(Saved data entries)
——————

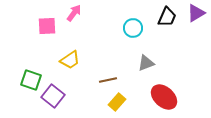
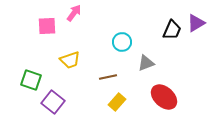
purple triangle: moved 10 px down
black trapezoid: moved 5 px right, 13 px down
cyan circle: moved 11 px left, 14 px down
yellow trapezoid: rotated 15 degrees clockwise
brown line: moved 3 px up
purple square: moved 6 px down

——————

**Your goal**:
Reproduce the lines of the records above word for word, omitting the pictures.

**Answer to this problem**:
purple triangle: moved 10 px down
black trapezoid: moved 5 px right, 13 px down
cyan circle: moved 11 px left, 14 px down
yellow trapezoid: rotated 15 degrees clockwise
brown line: moved 3 px up
purple square: moved 6 px down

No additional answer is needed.